= Action item =
Among the entries below, one line contains "U6 pin PB1: VBUS -> none" and another contains "R14: 18k (MID, SIG3) -> 18k (GND, MID)". Transcribe those two lines and every line between them, exactly.

= Data provided =
Start of Block
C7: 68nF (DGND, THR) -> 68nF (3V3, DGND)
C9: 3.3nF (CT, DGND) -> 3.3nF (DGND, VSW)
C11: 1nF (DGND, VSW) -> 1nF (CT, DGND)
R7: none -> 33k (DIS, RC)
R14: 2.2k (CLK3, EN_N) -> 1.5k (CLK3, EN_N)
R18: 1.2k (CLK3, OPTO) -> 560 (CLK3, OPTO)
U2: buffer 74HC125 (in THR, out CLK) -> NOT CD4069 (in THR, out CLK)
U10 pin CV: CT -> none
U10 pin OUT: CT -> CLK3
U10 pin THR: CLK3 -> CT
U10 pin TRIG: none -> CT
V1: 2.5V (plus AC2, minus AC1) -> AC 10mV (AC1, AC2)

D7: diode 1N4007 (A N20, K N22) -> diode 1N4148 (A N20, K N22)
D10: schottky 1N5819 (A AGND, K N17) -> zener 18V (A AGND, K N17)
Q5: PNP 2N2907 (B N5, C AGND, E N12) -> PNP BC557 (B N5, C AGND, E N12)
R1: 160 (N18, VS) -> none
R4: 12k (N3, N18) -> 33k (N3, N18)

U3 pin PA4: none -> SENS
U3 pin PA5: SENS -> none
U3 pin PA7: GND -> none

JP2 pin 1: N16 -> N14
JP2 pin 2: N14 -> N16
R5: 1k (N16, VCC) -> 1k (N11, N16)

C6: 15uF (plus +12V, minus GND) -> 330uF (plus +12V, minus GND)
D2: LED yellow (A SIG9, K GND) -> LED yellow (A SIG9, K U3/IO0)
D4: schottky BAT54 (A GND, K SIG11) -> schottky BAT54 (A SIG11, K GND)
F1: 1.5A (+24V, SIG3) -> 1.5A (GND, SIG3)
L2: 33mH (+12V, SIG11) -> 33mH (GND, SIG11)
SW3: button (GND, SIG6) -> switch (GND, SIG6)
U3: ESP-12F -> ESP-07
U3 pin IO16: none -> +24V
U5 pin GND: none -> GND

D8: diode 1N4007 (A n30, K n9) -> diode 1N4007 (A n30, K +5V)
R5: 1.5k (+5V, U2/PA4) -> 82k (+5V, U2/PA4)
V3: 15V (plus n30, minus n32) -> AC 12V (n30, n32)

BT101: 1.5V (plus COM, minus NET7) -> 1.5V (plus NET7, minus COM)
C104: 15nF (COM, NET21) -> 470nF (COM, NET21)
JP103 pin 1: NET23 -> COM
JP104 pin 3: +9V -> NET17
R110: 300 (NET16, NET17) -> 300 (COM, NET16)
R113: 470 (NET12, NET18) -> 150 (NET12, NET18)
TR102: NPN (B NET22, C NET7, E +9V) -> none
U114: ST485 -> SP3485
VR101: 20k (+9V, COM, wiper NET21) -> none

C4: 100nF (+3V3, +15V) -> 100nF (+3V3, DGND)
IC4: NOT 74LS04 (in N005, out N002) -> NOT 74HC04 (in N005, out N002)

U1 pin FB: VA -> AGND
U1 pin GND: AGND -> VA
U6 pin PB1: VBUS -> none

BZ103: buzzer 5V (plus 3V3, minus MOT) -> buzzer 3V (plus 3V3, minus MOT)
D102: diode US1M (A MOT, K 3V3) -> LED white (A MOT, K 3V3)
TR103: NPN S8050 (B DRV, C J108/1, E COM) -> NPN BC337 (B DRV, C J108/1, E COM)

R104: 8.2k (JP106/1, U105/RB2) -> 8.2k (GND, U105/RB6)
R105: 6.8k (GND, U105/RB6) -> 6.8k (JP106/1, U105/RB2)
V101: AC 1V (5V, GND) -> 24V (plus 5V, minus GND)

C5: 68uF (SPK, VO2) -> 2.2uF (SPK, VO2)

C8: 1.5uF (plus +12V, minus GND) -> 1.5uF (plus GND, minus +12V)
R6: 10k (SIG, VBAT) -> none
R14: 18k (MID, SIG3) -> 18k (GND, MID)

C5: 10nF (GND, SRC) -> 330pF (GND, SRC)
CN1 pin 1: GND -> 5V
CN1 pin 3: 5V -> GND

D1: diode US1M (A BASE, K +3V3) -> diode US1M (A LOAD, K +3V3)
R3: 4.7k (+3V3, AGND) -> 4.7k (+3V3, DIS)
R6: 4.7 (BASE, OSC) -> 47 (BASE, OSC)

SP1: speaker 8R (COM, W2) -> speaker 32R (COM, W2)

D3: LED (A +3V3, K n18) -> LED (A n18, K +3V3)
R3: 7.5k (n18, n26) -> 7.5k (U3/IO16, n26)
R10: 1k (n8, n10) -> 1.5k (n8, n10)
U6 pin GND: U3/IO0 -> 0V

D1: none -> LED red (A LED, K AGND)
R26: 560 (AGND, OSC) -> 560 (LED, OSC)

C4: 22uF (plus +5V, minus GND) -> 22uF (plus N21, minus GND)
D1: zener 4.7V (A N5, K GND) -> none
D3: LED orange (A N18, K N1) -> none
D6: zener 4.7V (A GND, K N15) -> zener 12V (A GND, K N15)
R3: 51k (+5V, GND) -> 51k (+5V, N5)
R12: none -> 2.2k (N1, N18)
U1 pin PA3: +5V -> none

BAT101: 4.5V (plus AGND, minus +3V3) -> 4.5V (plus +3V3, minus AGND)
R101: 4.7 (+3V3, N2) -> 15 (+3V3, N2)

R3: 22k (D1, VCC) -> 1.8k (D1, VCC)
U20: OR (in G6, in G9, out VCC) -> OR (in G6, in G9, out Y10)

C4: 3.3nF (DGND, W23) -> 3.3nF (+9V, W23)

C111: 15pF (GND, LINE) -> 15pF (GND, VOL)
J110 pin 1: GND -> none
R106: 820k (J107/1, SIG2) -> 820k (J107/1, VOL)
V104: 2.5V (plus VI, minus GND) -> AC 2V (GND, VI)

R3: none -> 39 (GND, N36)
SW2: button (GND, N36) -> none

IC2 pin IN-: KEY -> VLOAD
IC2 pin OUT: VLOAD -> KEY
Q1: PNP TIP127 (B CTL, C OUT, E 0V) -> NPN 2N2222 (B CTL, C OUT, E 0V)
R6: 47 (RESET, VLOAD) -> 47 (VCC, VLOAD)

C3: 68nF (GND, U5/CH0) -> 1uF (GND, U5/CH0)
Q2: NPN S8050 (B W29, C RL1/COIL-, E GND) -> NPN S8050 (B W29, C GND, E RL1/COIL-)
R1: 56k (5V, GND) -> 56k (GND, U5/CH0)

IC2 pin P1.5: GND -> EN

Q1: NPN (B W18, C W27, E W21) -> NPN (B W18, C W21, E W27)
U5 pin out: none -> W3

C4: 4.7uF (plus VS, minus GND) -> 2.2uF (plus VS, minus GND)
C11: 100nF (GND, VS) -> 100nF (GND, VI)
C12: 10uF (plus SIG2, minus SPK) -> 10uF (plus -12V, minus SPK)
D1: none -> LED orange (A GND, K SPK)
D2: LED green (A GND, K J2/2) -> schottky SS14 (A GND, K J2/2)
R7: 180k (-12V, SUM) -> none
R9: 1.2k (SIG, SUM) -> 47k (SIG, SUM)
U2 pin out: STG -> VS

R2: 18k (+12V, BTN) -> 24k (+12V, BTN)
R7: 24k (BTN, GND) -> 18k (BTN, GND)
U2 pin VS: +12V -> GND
End of Block
= Answer area =
U6 pin PB1: VBUS -> none

BZ103: buzzer 5V (plus 3V3, minus MOT) -> buzzer 3V (plus 3V3, minus MOT)
D102: diode US1M (A MOT, K 3V3) -> LED white (A MOT, K 3V3)
TR103: NPN S8050 (B DRV, C J108/1, E COM) -> NPN BC337 (B DRV, C J108/1, E COM)

R104: 8.2k (JP106/1, U105/RB2) -> 8.2k (GND, U105/RB6)
R105: 6.8k (GND, U105/RB6) -> 6.8k (JP106/1, U105/RB2)
V101: AC 1V (5V, GND) -> 24V (plus 5V, minus GND)

C5: 68uF (SPK, VO2) -> 2.2uF (SPK, VO2)

C8: 1.5uF (plus +12V, minus GND) -> 1.5uF (plus GND, minus +12V)
R6: 10k (SIG, VBAT) -> none
R14: 18k (MID, SIG3) -> 18k (GND, MID)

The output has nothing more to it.